Requirement: From the entries below, return every line that includes the word "MISO".

Stored data entries
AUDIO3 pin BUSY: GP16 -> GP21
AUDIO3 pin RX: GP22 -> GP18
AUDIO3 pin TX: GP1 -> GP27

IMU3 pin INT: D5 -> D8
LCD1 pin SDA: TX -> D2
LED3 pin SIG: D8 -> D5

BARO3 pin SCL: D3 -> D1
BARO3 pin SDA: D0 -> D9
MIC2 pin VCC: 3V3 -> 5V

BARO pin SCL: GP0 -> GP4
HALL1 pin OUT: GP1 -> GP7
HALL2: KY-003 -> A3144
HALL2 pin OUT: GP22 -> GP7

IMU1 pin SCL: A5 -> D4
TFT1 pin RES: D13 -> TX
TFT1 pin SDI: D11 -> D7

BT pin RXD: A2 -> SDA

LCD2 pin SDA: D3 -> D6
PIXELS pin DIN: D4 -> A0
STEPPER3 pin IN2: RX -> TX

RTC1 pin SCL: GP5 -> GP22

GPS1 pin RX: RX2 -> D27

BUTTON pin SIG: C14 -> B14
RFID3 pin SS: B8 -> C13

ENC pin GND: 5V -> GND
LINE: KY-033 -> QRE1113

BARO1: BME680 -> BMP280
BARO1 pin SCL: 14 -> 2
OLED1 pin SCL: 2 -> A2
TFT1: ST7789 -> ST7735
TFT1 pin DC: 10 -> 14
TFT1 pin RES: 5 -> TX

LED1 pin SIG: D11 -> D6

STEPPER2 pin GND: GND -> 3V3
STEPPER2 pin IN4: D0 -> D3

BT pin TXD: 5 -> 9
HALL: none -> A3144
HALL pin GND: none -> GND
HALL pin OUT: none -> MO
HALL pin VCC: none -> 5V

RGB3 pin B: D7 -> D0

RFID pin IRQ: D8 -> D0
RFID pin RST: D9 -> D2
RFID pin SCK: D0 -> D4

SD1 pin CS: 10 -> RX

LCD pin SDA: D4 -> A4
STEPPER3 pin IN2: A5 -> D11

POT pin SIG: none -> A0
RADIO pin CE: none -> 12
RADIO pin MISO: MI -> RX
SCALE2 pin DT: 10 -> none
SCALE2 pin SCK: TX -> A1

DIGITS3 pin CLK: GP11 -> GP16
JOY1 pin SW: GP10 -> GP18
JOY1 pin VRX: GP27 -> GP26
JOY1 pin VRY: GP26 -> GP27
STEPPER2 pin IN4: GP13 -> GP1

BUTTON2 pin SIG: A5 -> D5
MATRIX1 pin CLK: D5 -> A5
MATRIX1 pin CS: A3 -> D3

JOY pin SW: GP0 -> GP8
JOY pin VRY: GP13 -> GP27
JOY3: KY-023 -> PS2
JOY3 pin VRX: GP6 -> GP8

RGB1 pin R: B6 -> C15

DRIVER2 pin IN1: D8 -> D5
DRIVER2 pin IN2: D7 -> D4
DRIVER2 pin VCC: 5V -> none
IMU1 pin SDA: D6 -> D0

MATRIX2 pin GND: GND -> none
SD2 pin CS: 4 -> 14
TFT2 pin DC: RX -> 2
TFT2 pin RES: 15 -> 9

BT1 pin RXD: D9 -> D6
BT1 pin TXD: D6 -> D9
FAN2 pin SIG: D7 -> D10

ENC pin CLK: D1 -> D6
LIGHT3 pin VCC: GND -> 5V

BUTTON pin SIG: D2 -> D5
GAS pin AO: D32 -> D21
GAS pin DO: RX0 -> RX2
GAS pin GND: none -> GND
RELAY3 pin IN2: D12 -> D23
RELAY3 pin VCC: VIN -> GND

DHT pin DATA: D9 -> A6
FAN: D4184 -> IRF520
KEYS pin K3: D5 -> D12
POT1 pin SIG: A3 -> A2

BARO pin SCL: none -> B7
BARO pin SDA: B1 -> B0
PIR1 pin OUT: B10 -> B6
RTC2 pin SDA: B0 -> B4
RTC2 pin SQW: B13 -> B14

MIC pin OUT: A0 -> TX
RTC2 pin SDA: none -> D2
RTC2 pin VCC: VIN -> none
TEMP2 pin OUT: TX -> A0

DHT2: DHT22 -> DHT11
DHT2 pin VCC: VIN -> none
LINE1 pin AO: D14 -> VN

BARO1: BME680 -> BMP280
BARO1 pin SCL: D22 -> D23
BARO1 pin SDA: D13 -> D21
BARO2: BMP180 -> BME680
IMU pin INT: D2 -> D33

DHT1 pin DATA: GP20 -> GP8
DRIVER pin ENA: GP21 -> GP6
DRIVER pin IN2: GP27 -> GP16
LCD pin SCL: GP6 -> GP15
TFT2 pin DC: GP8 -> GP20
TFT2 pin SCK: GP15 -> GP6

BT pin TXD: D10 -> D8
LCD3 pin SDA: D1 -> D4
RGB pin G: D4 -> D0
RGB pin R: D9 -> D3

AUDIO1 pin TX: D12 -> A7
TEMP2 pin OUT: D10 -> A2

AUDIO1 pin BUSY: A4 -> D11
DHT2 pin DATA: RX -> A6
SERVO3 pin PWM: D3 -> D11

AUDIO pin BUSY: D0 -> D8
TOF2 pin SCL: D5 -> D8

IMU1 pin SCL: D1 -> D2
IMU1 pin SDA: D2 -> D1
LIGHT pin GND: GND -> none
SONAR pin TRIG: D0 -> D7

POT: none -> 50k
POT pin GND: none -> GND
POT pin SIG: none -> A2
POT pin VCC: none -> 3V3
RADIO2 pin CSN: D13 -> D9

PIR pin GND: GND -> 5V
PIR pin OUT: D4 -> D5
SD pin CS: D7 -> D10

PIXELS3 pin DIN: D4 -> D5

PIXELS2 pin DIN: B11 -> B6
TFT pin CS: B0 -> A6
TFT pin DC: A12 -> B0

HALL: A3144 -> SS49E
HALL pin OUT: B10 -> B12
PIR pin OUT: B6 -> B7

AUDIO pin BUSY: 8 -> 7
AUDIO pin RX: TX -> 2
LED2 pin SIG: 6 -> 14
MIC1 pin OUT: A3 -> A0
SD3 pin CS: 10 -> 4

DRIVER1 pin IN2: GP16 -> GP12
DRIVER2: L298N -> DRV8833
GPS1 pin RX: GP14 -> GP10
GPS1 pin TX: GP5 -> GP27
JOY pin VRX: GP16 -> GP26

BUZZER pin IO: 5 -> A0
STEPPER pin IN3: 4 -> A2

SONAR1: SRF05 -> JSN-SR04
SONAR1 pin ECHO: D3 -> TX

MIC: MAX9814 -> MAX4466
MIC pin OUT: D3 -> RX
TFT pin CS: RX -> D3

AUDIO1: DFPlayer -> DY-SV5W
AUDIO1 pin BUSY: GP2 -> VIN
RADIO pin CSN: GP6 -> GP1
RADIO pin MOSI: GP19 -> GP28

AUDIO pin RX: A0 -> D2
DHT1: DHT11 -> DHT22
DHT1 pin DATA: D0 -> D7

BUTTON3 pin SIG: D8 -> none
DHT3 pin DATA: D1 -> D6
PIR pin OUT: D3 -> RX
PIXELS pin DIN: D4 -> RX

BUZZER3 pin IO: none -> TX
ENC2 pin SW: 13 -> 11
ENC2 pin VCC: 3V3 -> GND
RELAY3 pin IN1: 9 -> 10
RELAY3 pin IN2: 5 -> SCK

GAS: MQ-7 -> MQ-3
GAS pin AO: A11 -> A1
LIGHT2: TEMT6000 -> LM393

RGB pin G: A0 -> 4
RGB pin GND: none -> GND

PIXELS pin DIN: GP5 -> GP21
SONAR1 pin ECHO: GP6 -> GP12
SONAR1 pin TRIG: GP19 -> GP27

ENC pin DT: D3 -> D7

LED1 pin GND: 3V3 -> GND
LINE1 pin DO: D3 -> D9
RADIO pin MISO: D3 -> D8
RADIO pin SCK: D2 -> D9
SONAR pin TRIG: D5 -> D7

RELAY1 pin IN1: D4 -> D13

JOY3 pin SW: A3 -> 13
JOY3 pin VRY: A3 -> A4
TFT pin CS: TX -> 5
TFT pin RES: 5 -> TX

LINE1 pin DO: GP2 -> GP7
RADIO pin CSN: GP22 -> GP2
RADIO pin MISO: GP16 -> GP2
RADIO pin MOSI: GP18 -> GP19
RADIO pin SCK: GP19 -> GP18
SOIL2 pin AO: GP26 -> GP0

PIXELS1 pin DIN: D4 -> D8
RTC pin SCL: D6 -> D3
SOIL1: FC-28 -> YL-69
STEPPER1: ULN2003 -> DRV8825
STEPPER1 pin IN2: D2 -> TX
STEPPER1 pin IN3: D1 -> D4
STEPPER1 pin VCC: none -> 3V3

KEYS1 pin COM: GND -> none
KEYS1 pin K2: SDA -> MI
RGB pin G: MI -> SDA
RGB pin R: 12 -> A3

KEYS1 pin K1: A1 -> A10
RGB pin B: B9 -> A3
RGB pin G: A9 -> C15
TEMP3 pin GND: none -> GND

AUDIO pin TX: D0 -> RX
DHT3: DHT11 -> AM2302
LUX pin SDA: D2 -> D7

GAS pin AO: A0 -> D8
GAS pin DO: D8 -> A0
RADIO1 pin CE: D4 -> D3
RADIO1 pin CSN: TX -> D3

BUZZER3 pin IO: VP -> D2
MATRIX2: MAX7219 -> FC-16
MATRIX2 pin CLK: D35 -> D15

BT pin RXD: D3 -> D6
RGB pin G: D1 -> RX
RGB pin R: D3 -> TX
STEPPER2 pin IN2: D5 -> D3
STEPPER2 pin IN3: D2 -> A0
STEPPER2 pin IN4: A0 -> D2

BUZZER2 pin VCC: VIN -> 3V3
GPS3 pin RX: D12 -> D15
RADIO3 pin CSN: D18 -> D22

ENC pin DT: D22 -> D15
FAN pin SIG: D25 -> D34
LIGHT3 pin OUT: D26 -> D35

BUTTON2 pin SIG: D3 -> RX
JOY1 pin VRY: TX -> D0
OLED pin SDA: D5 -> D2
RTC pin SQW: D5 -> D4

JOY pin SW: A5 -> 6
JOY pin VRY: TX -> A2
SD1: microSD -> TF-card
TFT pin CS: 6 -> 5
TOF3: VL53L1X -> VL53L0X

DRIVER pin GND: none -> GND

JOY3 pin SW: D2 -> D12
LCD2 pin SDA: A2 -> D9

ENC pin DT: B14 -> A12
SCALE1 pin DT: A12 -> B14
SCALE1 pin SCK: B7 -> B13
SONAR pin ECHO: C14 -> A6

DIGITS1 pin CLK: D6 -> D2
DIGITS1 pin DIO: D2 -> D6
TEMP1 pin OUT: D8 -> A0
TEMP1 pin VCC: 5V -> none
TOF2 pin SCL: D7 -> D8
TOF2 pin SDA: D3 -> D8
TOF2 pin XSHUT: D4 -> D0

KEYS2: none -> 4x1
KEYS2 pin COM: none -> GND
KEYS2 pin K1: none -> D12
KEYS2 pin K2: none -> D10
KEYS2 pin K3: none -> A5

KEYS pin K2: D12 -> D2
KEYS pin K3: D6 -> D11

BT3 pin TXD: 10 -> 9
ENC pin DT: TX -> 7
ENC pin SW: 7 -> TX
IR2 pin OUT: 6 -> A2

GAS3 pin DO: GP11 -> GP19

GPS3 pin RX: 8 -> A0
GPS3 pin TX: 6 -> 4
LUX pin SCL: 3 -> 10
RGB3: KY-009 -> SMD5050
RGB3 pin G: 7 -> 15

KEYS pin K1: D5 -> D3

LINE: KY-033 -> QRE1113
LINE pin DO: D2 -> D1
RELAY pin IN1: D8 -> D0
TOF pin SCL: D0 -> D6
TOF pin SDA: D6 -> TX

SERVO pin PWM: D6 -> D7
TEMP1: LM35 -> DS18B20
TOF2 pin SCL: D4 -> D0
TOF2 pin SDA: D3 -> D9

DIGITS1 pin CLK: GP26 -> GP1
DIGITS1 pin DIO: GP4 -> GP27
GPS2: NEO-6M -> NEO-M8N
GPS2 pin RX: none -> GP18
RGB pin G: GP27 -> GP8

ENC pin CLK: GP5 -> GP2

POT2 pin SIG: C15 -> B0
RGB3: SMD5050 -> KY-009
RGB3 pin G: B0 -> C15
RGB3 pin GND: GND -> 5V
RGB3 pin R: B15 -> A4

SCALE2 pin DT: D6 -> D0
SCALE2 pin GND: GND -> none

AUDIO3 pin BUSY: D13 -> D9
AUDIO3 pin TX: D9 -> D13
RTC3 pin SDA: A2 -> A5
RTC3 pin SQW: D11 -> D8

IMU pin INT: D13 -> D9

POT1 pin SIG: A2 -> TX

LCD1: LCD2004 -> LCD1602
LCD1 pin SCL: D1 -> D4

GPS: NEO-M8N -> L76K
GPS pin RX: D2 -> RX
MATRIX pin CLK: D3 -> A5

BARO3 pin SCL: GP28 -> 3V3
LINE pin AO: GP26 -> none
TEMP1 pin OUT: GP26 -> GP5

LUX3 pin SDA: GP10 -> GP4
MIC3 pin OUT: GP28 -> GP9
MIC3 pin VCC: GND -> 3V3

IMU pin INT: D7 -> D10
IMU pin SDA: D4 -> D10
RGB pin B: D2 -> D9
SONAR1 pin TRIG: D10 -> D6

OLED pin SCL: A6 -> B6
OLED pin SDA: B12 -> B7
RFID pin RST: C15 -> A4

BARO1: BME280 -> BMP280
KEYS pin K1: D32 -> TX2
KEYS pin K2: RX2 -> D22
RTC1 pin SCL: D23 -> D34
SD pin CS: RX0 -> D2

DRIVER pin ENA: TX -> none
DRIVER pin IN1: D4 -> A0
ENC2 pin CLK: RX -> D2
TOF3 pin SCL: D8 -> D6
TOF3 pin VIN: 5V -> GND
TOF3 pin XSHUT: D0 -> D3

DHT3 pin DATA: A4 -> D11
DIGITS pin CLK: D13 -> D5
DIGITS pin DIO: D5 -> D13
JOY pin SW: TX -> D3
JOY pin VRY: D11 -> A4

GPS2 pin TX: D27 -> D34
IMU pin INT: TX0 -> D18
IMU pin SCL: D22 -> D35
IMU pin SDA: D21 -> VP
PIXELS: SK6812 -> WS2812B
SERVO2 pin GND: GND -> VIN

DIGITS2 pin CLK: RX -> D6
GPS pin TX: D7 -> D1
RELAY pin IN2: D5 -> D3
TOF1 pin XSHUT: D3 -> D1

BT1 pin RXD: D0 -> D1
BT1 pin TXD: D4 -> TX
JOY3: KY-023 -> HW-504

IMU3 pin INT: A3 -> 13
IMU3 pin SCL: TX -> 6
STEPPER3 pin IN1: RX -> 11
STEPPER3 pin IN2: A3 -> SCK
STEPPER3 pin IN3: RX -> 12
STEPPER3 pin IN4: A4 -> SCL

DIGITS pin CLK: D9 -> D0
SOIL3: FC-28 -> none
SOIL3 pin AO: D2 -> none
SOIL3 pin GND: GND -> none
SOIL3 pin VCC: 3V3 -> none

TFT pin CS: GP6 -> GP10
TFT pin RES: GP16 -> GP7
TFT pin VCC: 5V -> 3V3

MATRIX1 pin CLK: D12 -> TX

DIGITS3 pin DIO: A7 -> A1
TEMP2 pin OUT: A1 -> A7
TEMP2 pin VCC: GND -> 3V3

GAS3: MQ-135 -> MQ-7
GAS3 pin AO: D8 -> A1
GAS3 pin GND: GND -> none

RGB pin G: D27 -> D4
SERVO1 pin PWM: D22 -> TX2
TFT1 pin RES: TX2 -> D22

Written answer:
RADIO pin MISO: MI -> RX
RADIO pin MISO: D3 -> D8
RADIO pin MISO: GP16 -> GP2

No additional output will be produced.